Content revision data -

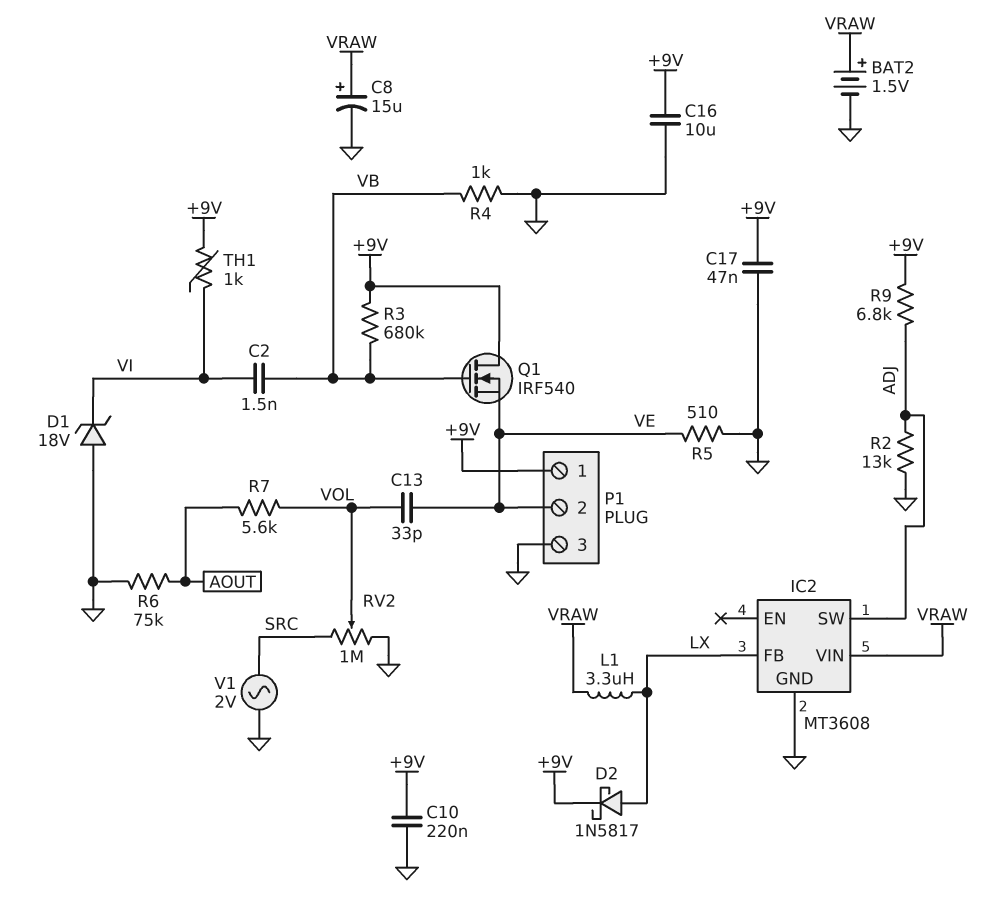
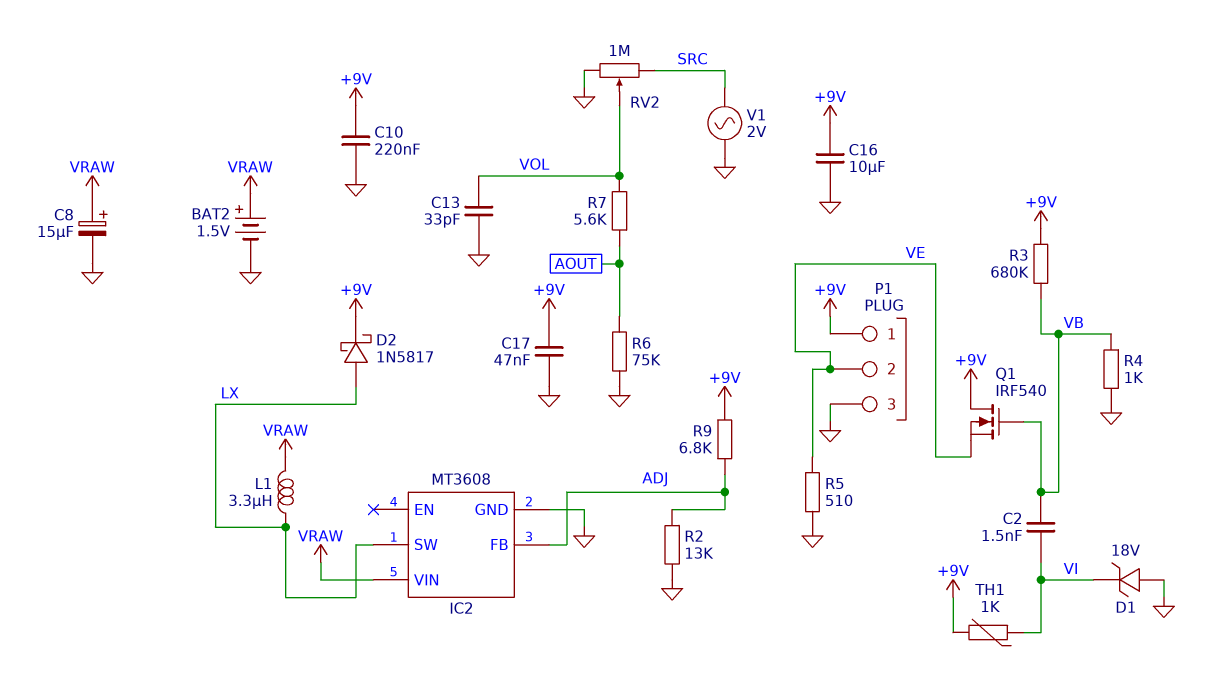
C13: 33pF (VE, VOL) -> 33pF (GND, VOL)
IC2 pin FB: LX -> ADJ
IC2 pin SW: ADJ -> LX

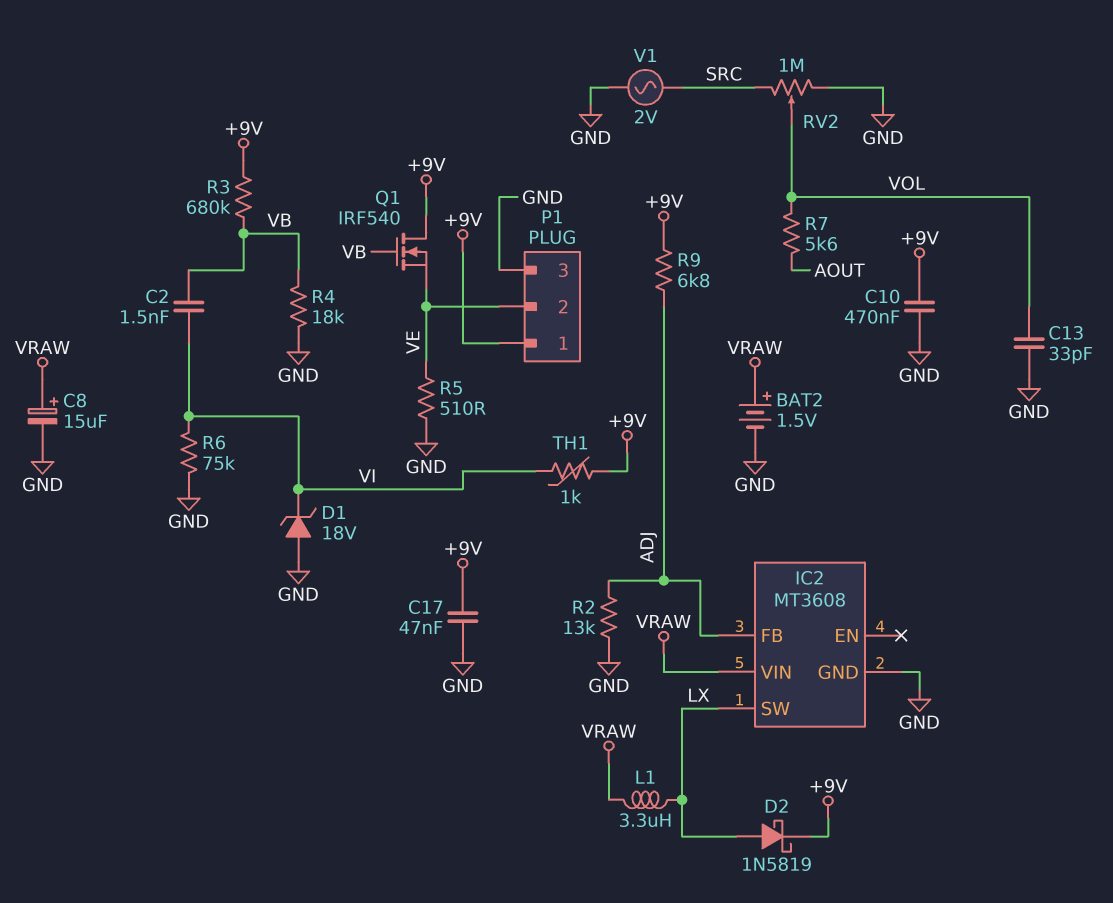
C10: 220nF (+9V, GND) -> 470nF (+9V, GND)
C16: 10uF (+9V, GND) -> none
D2: schottky 1N5817 (A LX, K +9V) -> schottky 1N5819 (A LX, K +9V)
R4: 1k (GND, VB) -> 18k (GND, VB)
R6: 75k (AOUT, GND) -> 75k (GND, VI)

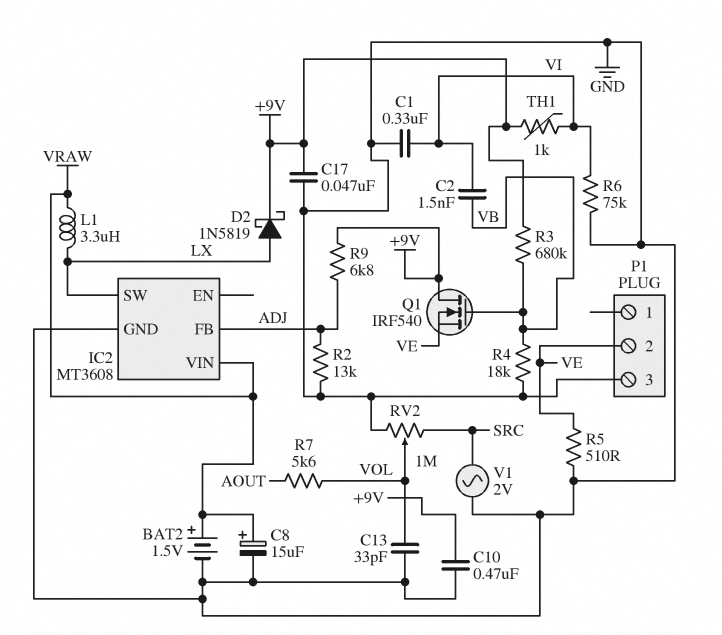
C1: none -> 330nF (GND, VI)
D1: zener 18V (A GND, K VI) -> none
P1 pin 1: +9V -> none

Problem details - Leave out the pictures and output every record above precisely as given.

Written solution -
C13: 33pF (VE, VOL) -> 33pF (GND, VOL)
IC2 pin FB: LX -> ADJ
IC2 pin SW: ADJ -> LX

C10: 220nF (+9V, GND) -> 470nF (+9V, GND)
C16: 10uF (+9V, GND) -> none
D2: schottky 1N5817 (A LX, K +9V) -> schottky 1N5819 (A LX, K +9V)
R4: 1k (GND, VB) -> 18k (GND, VB)
R6: 75k (AOUT, GND) -> 75k (GND, VI)

C1: none -> 330nF (GND, VI)
D1: zener 18V (A GND, K VI) -> none
P1 pin 1: +9V -> none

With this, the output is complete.